**Task instructions**
When you copy the records, keep every word exact and leave the pictures out.
··· Records shown ···
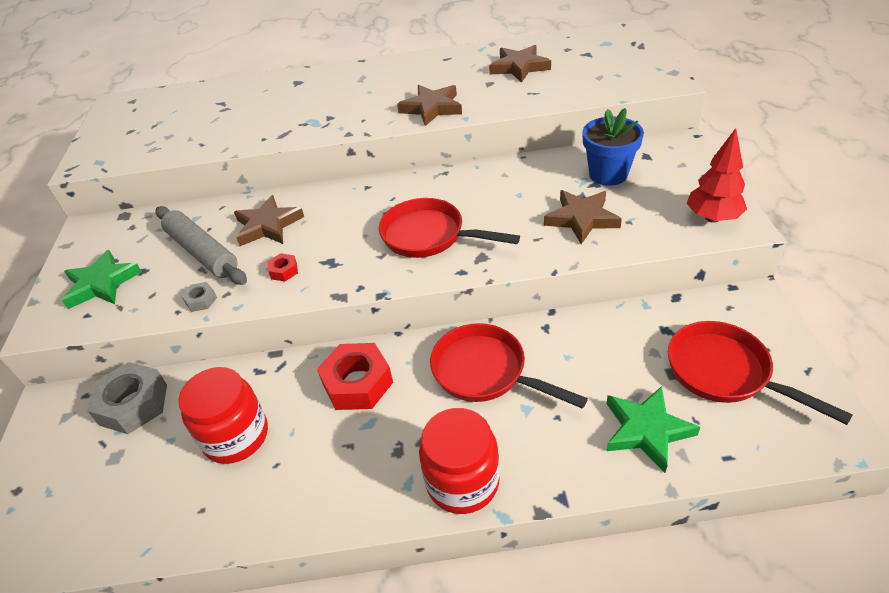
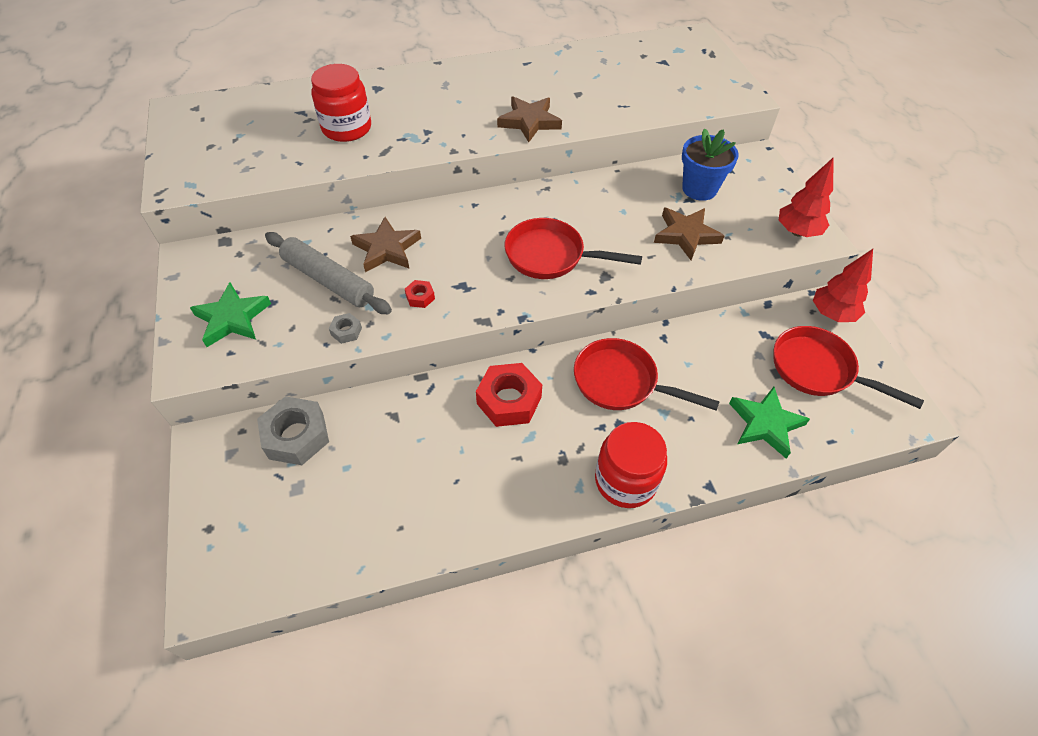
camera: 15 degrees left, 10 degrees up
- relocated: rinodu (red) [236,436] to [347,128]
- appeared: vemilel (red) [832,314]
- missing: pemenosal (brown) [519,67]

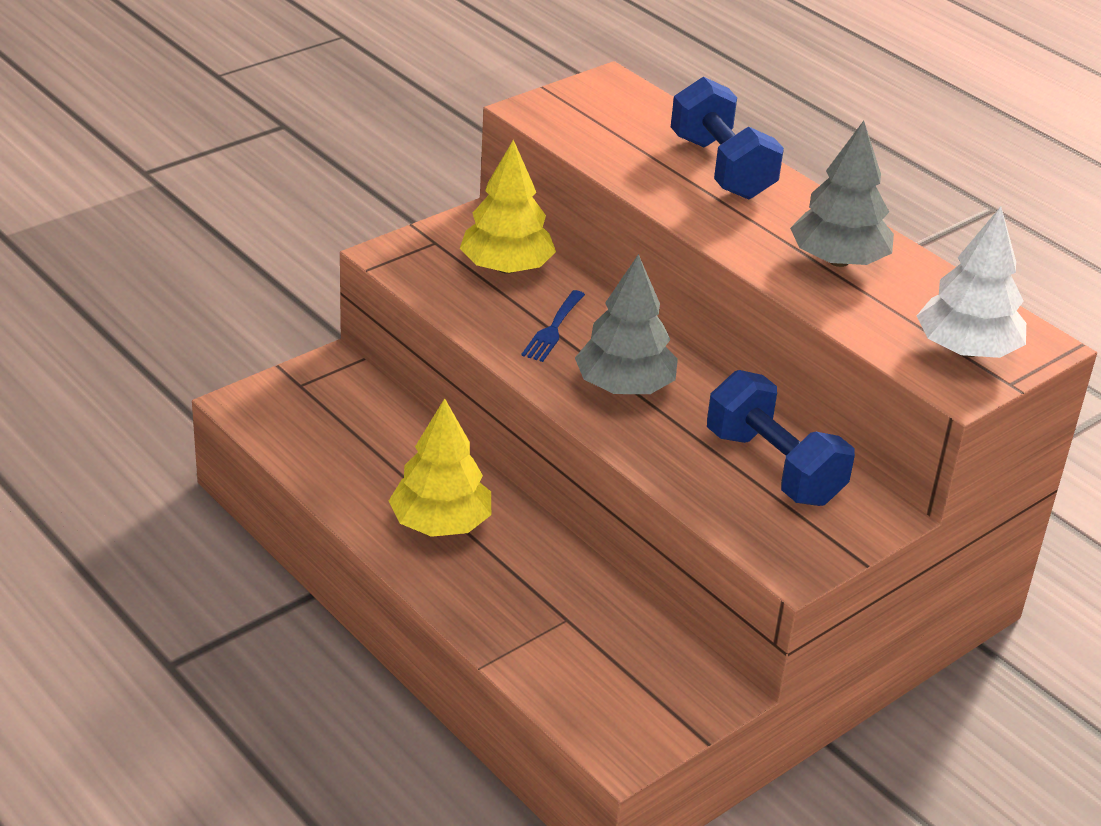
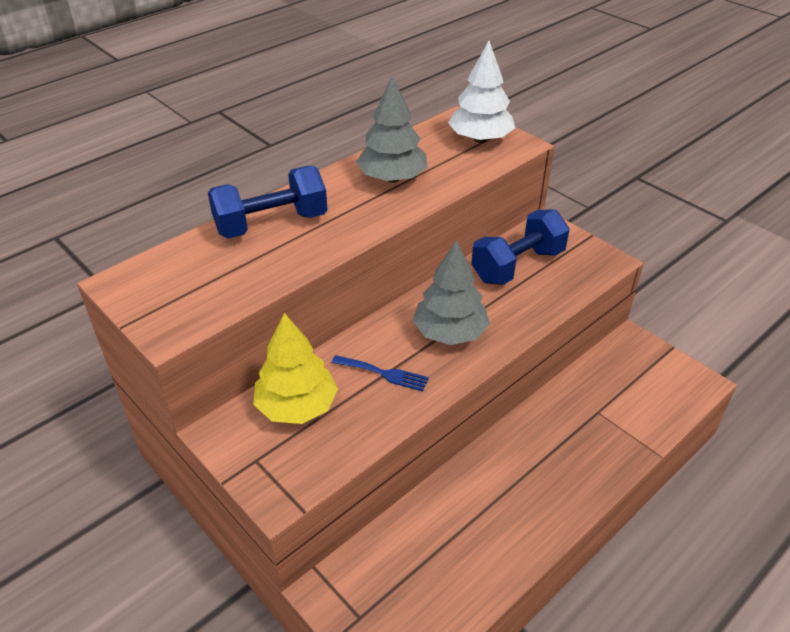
camera: 90 degrees left, 5 degrees up
- missing: vemilel (yellow) [441,524]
···
**Solution to the exercise**
camera: 15 degrees left, 10 degrees up
- relocated: rinodu (red) [236,436] to [347,128]
- appeared: vemilel (red) [832,314]
- missing: pemenosal (brown) [519,67]

camera: 90 degrees left, 5 degrees up
- missing: vemilel (yellow) [441,524]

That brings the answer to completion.